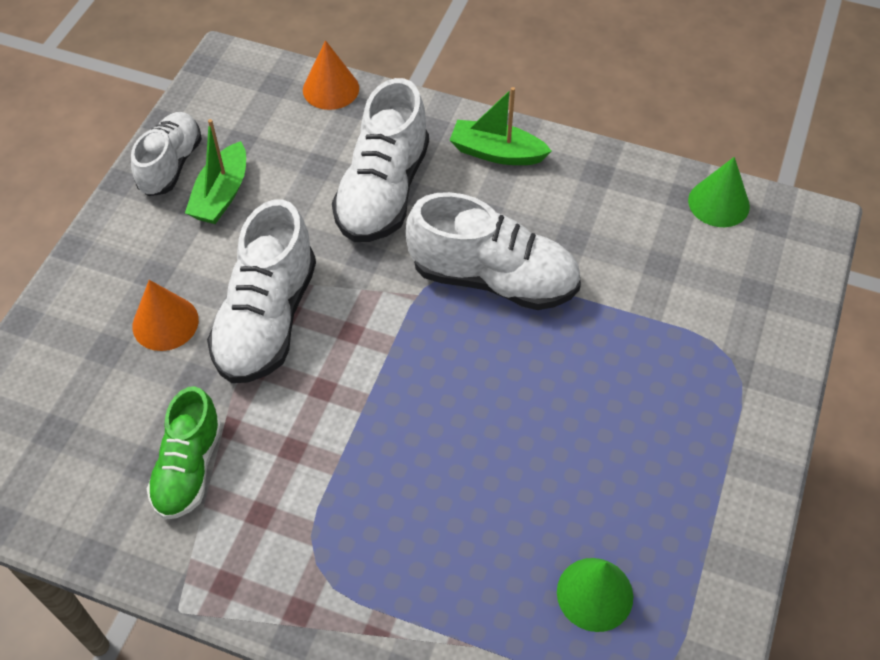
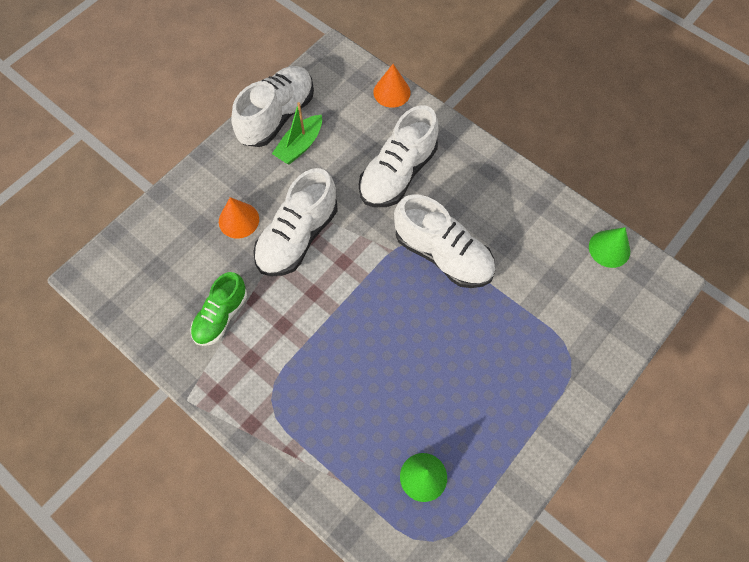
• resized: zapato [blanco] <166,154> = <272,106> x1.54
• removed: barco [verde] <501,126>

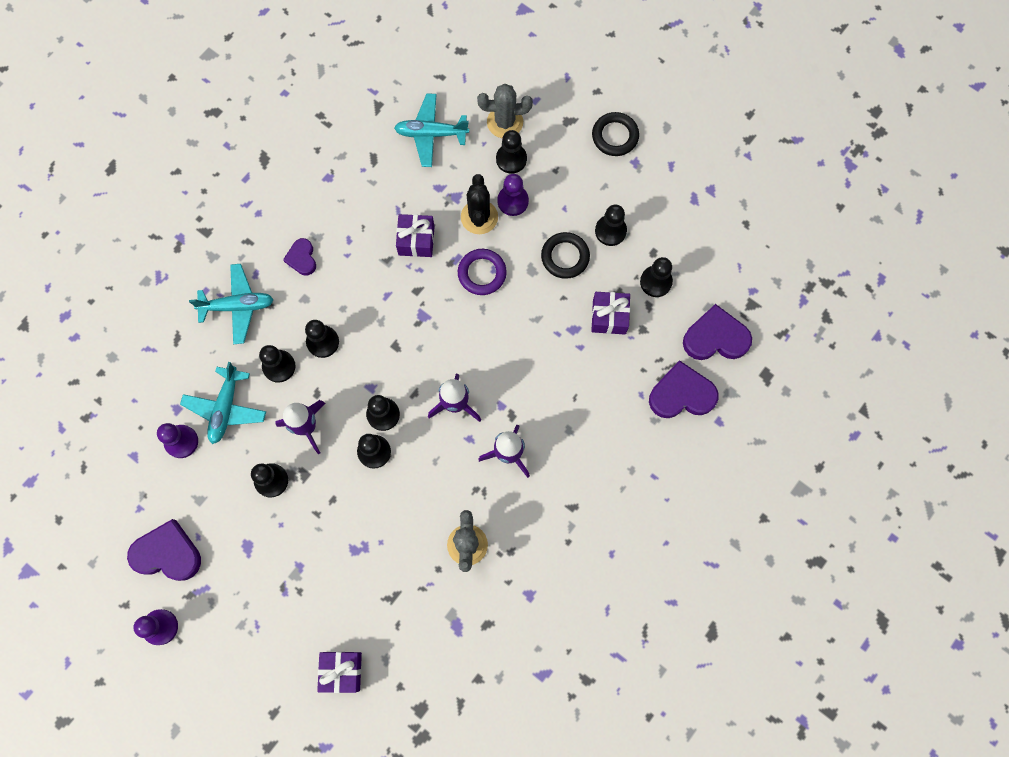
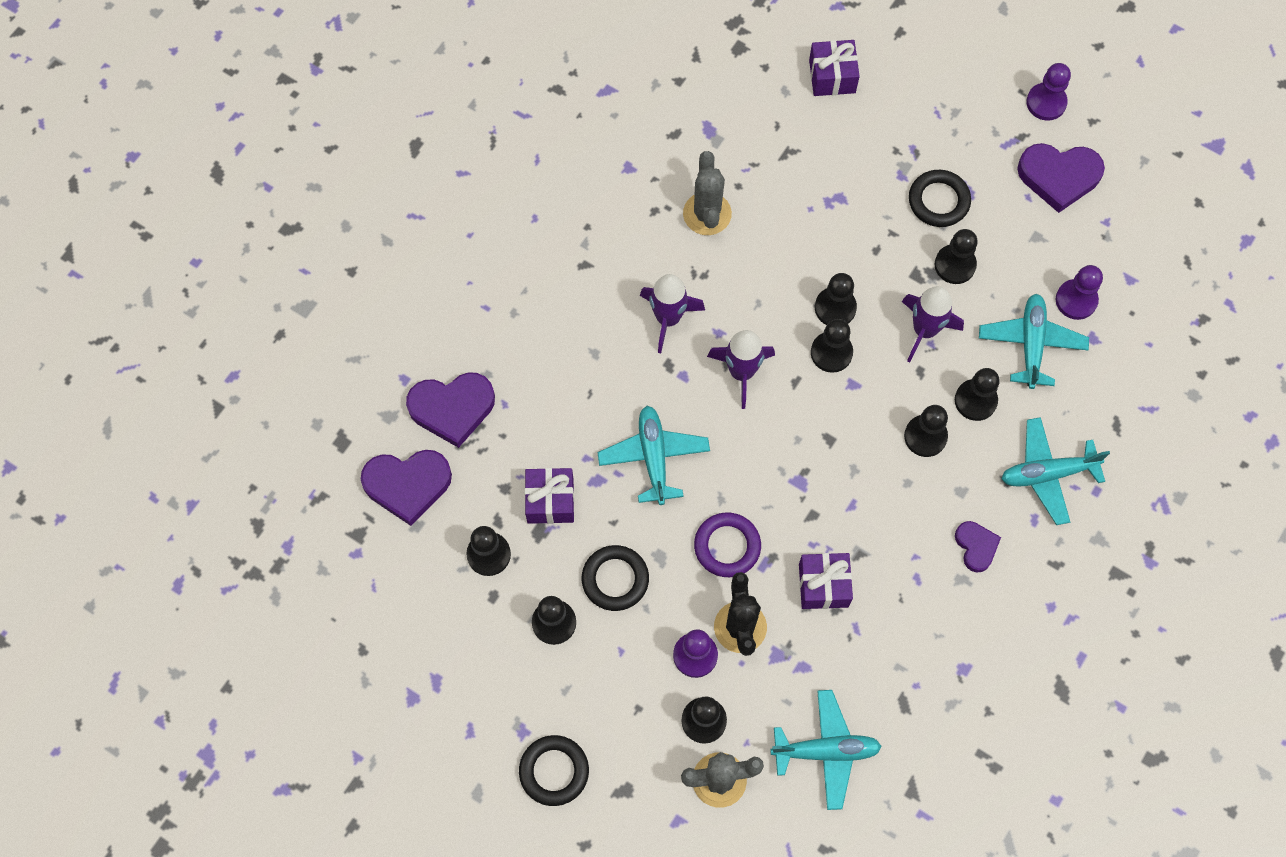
• added: avión [turquesa] <653,455>
• added: anillo [negro] <940,198>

● **Problem statement**:
Repeat the listing exactly, minus its pictures.

● **Written reply**:
• resized: zapato [blanco] <166,154> = <272,106> x1.54
• removed: barco [verde] <501,126>

• added: avión [turquesa] <653,455>
• added: anillo [negro] <940,198>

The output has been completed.